● Task to complete
Check every line of the records below for the string "teal" and copy the ones that have it.

● Source records
****************************************
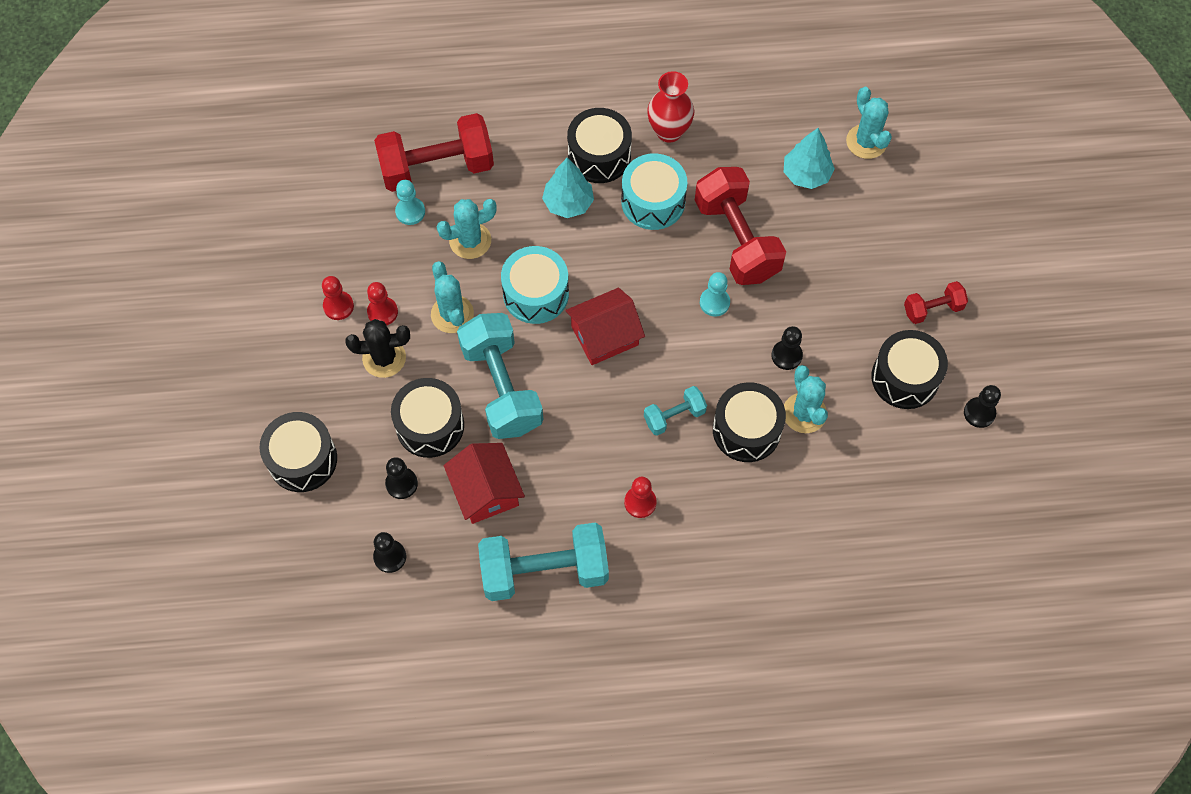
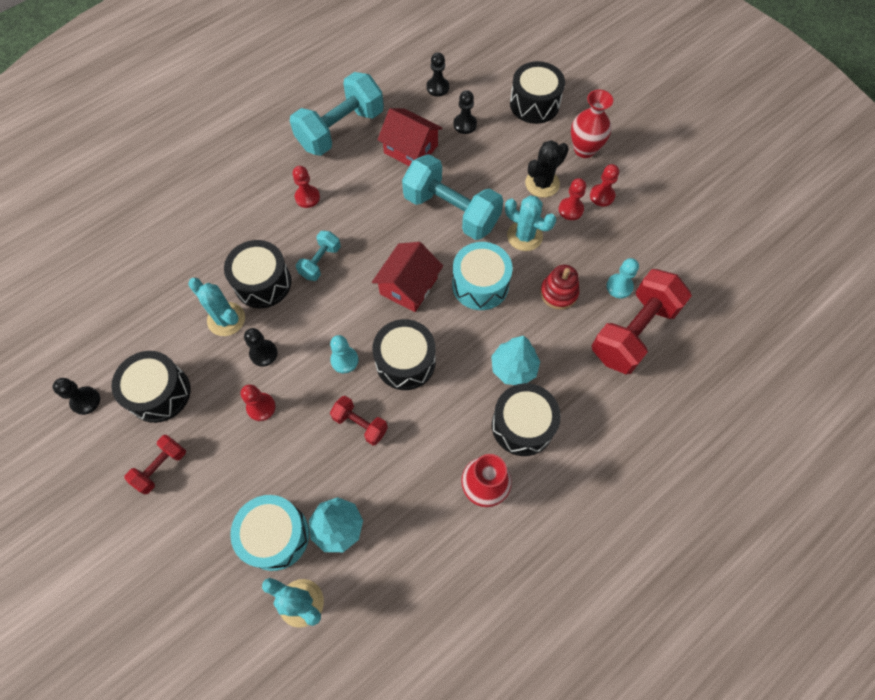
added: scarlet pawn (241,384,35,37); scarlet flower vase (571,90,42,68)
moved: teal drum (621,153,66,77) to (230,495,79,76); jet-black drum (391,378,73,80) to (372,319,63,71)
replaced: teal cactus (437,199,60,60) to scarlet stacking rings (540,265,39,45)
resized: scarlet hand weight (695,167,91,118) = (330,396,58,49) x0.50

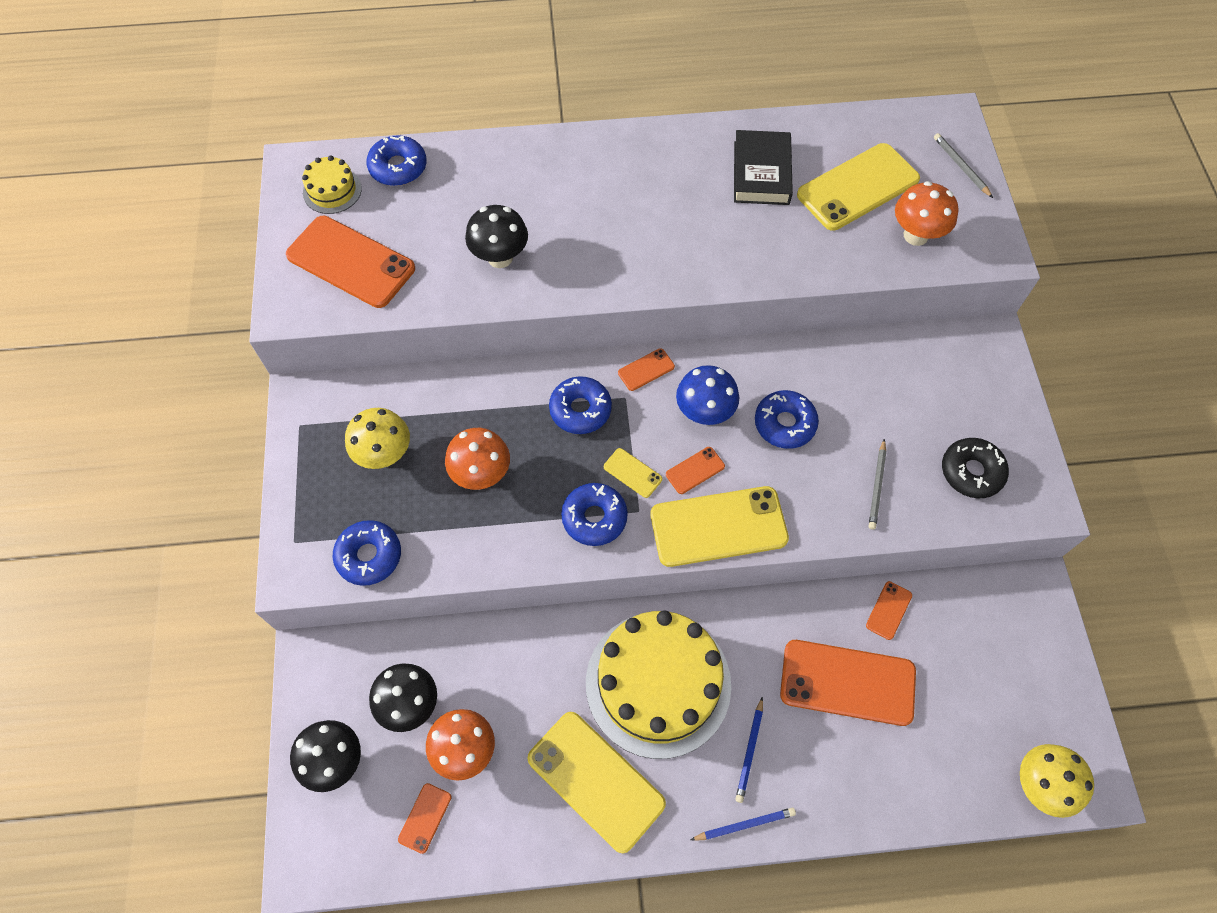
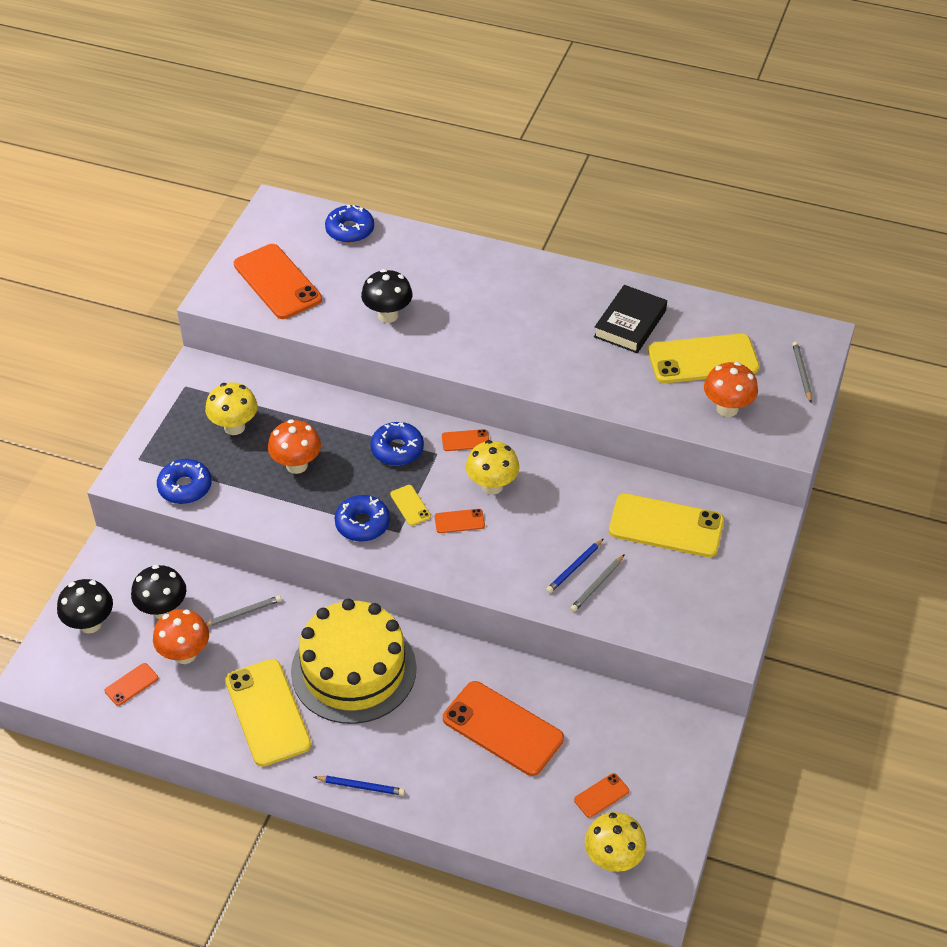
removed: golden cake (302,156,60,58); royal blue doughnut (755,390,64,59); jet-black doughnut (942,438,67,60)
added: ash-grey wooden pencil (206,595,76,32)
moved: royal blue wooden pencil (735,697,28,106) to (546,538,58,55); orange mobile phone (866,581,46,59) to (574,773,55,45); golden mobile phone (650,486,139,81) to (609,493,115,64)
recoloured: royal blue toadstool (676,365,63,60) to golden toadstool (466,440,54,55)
****************************************
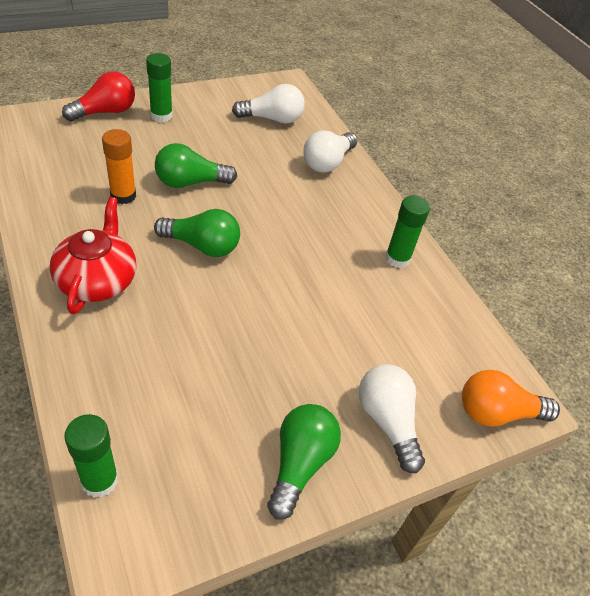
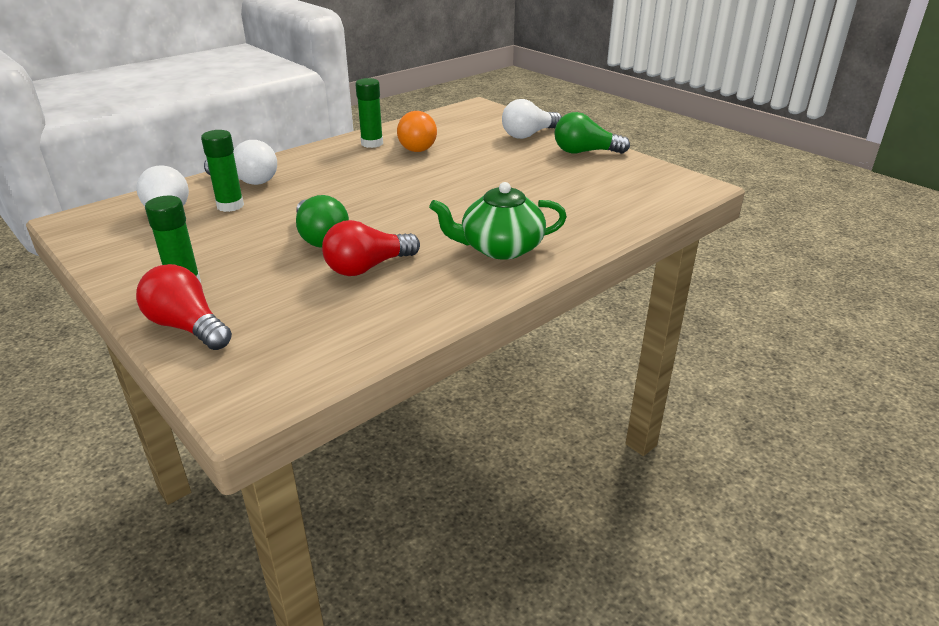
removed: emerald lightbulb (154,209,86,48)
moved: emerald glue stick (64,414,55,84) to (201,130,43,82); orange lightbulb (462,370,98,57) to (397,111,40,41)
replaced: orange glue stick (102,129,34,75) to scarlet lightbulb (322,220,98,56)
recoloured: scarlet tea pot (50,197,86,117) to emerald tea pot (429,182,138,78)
****************************************
● Reply to the task
moved: teal drum (621,153,66,77) to (230,495,79,76); jet-black drum (391,378,73,80) to (372,319,63,71)
replaced: teal cactus (437,199,60,60) to scarlet stacking rings (540,265,39,45)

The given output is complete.